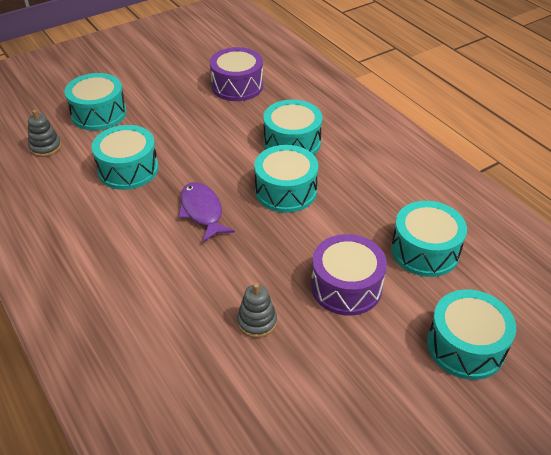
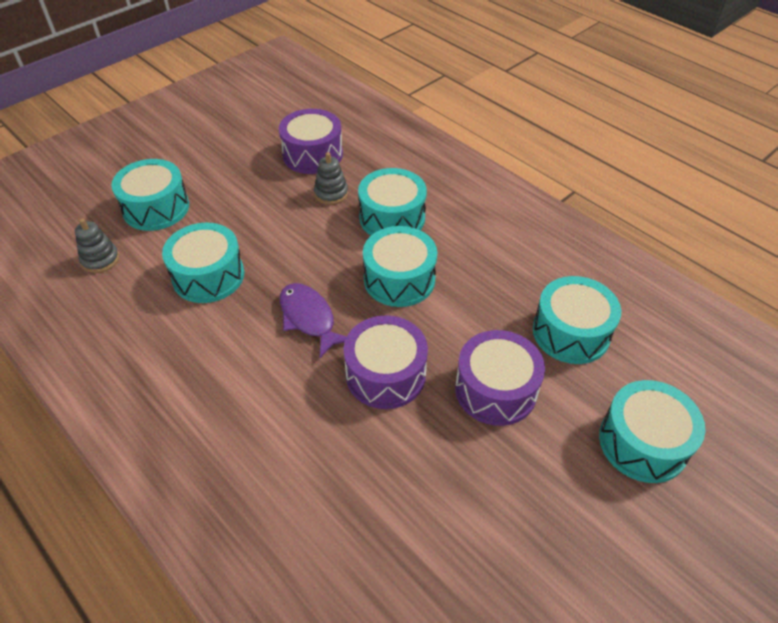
camera: 10 degrees left, 5 degrees up
grey stacking toy [237,283,277,338] -> grey stacking toy moved to [314,152,348,205]
none -> purple drum [344,315,428,409]

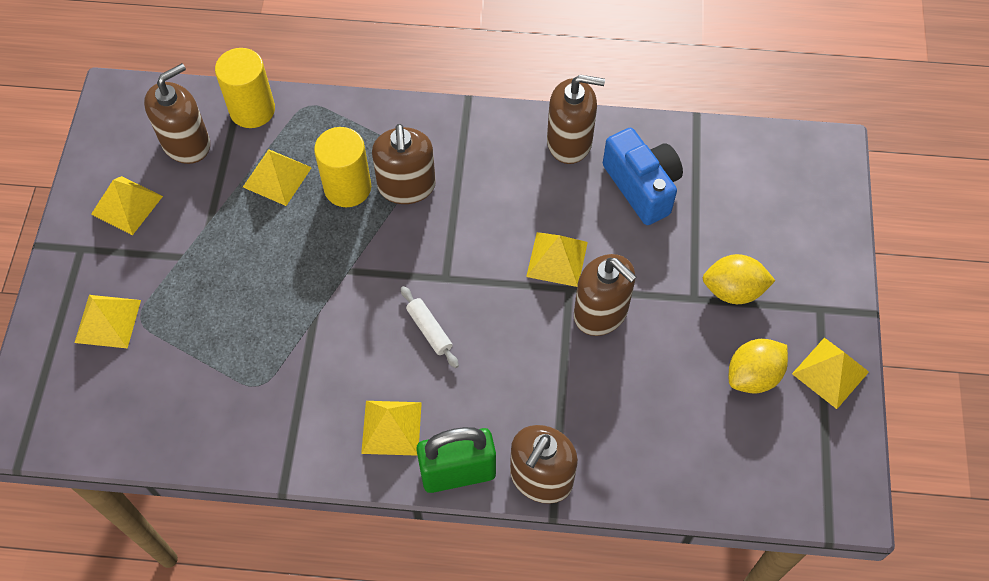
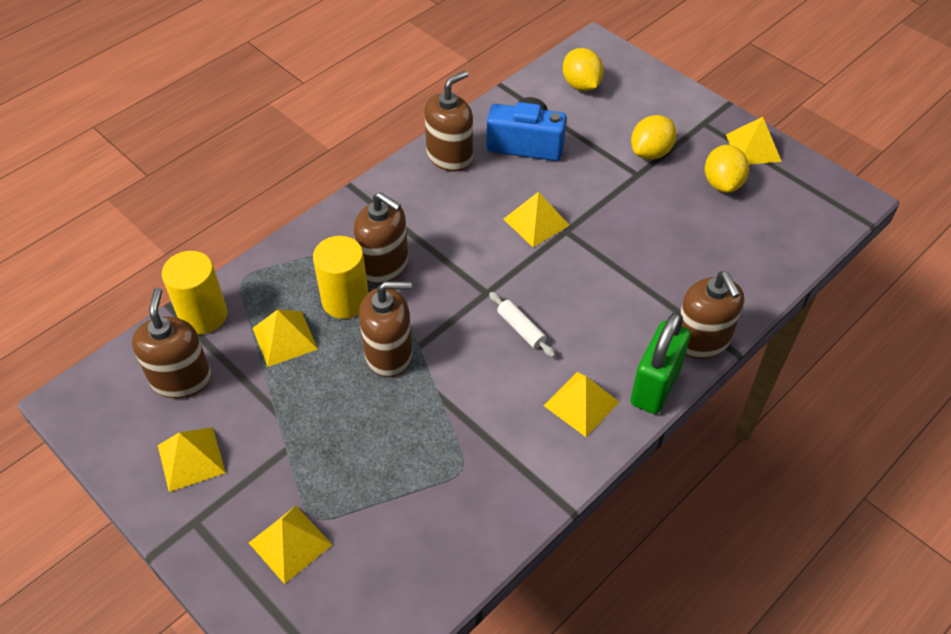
camera: 50 degrees left, 10 degrees down
white rolling pin [401,286,459,368] -> white rolling pin turned 45 degrees clockwise [489,292,556,358]
brown soap dispenser [574,254,637,336] -> brown soap dispenser moved to [359,281,413,377]
none -> yellow lemon [563,48,604,91]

**Problem statement**
Transcribe exactly, starting at the line with "camera: 50 degrees left, 10 degrees down" and continuing through the last line of the data above; leave out all earlier lines.

**Problem solution**
camera: 50 degrees left, 10 degrees down
white rolling pin [401,286,459,368] -> white rolling pin turned 45 degrees clockwise [489,292,556,358]
brown soap dispenser [574,254,637,336] -> brown soap dispenser moved to [359,281,413,377]
none -> yellow lemon [563,48,604,91]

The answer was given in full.